- Opening Delimiter -

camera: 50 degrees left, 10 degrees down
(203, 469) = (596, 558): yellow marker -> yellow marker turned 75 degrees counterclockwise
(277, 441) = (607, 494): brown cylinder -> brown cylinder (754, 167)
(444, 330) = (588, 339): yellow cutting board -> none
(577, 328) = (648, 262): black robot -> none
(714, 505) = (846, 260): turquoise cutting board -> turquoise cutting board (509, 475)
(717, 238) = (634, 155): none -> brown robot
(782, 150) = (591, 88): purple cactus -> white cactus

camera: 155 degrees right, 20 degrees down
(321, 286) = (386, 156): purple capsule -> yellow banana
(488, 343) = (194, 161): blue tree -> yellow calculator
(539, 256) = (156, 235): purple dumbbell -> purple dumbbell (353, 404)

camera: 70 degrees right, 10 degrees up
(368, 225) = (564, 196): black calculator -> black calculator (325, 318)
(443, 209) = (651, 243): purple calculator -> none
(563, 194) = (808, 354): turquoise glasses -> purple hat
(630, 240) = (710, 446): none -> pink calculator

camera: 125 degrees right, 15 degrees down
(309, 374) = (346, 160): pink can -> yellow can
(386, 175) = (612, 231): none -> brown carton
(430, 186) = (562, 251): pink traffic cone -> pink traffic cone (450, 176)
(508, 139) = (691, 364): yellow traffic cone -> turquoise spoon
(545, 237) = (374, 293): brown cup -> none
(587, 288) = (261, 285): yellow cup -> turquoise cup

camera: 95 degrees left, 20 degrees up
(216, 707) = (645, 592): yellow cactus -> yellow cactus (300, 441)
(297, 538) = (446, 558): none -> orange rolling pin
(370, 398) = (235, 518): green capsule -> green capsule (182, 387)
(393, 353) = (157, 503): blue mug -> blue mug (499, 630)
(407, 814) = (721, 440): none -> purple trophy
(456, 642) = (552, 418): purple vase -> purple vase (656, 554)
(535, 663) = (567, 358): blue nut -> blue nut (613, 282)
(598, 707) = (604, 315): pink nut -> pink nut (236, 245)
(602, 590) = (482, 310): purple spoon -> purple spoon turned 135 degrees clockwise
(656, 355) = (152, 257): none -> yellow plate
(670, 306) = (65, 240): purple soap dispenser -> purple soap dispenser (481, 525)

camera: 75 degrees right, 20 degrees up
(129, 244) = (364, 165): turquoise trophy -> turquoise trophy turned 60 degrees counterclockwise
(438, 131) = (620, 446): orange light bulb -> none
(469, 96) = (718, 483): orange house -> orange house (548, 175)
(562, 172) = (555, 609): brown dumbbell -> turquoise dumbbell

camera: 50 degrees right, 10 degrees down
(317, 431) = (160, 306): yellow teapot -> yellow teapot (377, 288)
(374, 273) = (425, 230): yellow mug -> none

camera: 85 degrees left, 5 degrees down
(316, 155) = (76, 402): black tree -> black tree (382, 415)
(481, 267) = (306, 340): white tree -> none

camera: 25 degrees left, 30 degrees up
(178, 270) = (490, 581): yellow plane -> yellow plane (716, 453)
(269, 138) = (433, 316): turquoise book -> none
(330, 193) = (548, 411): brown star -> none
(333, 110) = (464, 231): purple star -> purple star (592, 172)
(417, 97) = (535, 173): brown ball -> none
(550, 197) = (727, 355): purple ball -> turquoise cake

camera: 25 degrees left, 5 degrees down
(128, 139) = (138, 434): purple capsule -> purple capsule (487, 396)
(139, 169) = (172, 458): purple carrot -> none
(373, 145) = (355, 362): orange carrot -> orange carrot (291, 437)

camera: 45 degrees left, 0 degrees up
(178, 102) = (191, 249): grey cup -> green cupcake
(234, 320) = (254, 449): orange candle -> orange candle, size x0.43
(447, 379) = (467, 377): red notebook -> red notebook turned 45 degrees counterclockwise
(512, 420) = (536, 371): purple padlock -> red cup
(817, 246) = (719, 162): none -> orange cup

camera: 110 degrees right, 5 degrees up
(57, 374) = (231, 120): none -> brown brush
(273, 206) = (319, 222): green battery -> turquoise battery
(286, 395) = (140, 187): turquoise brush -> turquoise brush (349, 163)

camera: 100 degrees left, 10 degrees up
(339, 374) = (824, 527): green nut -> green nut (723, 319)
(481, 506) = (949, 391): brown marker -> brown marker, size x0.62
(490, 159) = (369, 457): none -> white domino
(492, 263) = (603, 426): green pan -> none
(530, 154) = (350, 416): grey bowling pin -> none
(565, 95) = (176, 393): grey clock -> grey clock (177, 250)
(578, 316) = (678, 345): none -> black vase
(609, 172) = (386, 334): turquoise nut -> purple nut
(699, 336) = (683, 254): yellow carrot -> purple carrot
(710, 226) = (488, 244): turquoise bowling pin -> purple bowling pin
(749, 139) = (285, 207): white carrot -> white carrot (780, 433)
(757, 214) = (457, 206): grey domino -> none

- Closing Delimiter -

Copy the entries above exactly, but only from the line holding "(203, 469) = (596, 558): yellow" through the line holding "camera: 125 degrees right, 15 degrees down", both included.

▸ Task answer
(203, 469) = (596, 558): yellow marker -> yellow marker turned 75 degrees counterclockwise
(277, 441) = (607, 494): brown cylinder -> brown cylinder (754, 167)
(444, 330) = (588, 339): yellow cutting board -> none
(577, 328) = (648, 262): black robot -> none
(714, 505) = (846, 260): turquoise cutting board -> turquoise cutting board (509, 475)
(717, 238) = (634, 155): none -> brown robot
(782, 150) = (591, 88): purple cactus -> white cactus

camera: 155 degrees right, 20 degrees down
(321, 286) = (386, 156): purple capsule -> yellow banana
(488, 343) = (194, 161): blue tree -> yellow calculator
(539, 256) = (156, 235): purple dumbbell -> purple dumbbell (353, 404)

camera: 70 degrees right, 10 degrees up
(368, 225) = (564, 196): black calculator -> black calculator (325, 318)
(443, 209) = (651, 243): purple calculator -> none
(563, 194) = (808, 354): turquoise glasses -> purple hat
(630, 240) = (710, 446): none -> pink calculator

camera: 125 degrees right, 15 degrees down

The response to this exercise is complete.